Object transformation records:
====

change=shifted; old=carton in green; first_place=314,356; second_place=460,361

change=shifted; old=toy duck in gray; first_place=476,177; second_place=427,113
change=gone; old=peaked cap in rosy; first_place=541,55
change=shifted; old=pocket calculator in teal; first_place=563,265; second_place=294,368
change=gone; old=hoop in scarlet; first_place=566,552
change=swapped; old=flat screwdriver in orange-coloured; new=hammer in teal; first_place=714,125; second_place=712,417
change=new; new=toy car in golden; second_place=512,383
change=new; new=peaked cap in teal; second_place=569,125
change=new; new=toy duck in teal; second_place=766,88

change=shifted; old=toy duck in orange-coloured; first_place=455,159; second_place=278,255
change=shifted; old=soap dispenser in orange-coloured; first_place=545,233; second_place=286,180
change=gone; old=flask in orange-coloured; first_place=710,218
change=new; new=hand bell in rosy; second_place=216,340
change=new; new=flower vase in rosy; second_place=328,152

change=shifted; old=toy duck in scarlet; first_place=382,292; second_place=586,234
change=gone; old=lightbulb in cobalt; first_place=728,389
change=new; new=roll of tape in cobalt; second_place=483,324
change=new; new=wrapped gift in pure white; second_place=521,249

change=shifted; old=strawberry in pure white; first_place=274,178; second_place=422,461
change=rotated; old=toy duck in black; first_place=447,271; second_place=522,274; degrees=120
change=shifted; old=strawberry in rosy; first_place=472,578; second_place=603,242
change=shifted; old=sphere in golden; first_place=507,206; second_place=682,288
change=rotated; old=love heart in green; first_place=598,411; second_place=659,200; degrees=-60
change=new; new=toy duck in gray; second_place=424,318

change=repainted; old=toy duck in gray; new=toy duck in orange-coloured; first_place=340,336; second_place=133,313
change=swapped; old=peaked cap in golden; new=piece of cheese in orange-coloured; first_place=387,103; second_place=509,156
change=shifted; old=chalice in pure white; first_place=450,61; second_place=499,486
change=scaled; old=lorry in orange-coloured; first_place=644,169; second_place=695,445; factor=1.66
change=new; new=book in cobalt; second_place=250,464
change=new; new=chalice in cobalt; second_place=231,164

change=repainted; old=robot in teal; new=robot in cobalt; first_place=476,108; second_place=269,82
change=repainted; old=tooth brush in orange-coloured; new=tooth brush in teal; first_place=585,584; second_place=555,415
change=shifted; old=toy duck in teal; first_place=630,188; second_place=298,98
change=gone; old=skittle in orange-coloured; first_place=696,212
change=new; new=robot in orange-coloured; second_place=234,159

====

Return only the part of the records above that opens with the line containing "change=shifted; old=toy duck in gray;" and closes with the line containing "change=repainted; old=toy duck", ends included.

change=shifted; old=toy duck in gray; first_place=476,177; second_place=427,113
change=gone; old=peaked cap in rosy; first_place=541,55
change=shifted; old=pocket calculator in teal; first_place=563,265; second_place=294,368
change=gone; old=hoop in scarlet; first_place=566,552
change=swapped; old=flat screwdriver in orange-coloured; new=hammer in teal; first_place=714,125; second_place=712,417
change=new; new=toy car in golden; second_place=512,383
change=new; new=peaked cap in teal; second_place=569,125
change=new; new=toy duck in teal; second_place=766,88

change=shifted; old=toy duck in orange-coloured; first_place=455,159; second_place=278,255
change=shifted; old=soap dispenser in orange-coloured; first_place=545,233; second_place=286,180
change=gone; old=flask in orange-coloured; first_place=710,218
change=new; new=hand bell in rosy; second_place=216,340
change=new; new=flower vase in rosy; second_place=328,152

change=shifted; old=toy duck in scarlet; first_place=382,292; second_place=586,234
change=gone; old=lightbulb in cobalt; first_place=728,389
change=new; new=roll of tape in cobalt; second_place=483,324
change=new; new=wrapped gift in pure white; second_place=521,249

change=shifted; old=strawberry in pure white; first_place=274,178; second_place=422,461
change=rotated; old=toy duck in black; first_place=447,271; second_place=522,274; degrees=120
change=shifted; old=strawberry in rosy; first_place=472,578; second_place=603,242
change=shifted; old=sphere in golden; first_place=507,206; second_place=682,288
change=rotated; old=love heart in green; first_place=598,411; second_place=659,200; degrees=-60
change=new; new=toy duck in gray; second_place=424,318

change=repainted; old=toy duck in gray; new=toy duck in orange-coloured; first_place=340,336; second_place=133,313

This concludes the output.